■ DATA FOR REVIEW ■
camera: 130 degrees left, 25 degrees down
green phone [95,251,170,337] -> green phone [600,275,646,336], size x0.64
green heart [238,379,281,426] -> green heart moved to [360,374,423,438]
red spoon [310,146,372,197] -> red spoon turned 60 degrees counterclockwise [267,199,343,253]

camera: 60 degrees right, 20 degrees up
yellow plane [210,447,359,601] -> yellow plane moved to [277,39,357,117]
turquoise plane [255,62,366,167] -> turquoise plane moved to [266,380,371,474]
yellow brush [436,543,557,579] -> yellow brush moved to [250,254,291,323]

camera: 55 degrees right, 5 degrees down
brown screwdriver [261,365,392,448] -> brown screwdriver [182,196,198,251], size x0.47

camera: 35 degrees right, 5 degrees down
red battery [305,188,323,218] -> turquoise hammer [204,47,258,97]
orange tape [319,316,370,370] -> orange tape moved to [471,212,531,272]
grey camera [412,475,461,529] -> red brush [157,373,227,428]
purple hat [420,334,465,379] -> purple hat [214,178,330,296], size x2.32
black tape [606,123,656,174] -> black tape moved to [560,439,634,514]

■ YOUR GOAL ■
An exact written copy of every entry is the required answer.

■ ANSWER TO THIS EXERCISE ■
camera: 130 degrees left, 25 degrees down
green phone [95,251,170,337] -> green phone [600,275,646,336], size x0.64
green heart [238,379,281,426] -> green heart moved to [360,374,423,438]
red spoon [310,146,372,197] -> red spoon turned 60 degrees counterclockwise [267,199,343,253]

camera: 60 degrees right, 20 degrees up
yellow plane [210,447,359,601] -> yellow plane moved to [277,39,357,117]
turquoise plane [255,62,366,167] -> turquoise plane moved to [266,380,371,474]
yellow brush [436,543,557,579] -> yellow brush moved to [250,254,291,323]

camera: 55 degrees right, 5 degrees down
brown screwdriver [261,365,392,448] -> brown screwdriver [182,196,198,251], size x0.47

camera: 35 degrees right, 5 degrees down
red battery [305,188,323,218] -> turquoise hammer [204,47,258,97]
orange tape [319,316,370,370] -> orange tape moved to [471,212,531,272]
grey camera [412,475,461,529] -> red brush [157,373,227,428]
purple hat [420,334,465,379] -> purple hat [214,178,330,296], size x2.32
black tape [606,123,656,174] -> black tape moved to [560,439,634,514]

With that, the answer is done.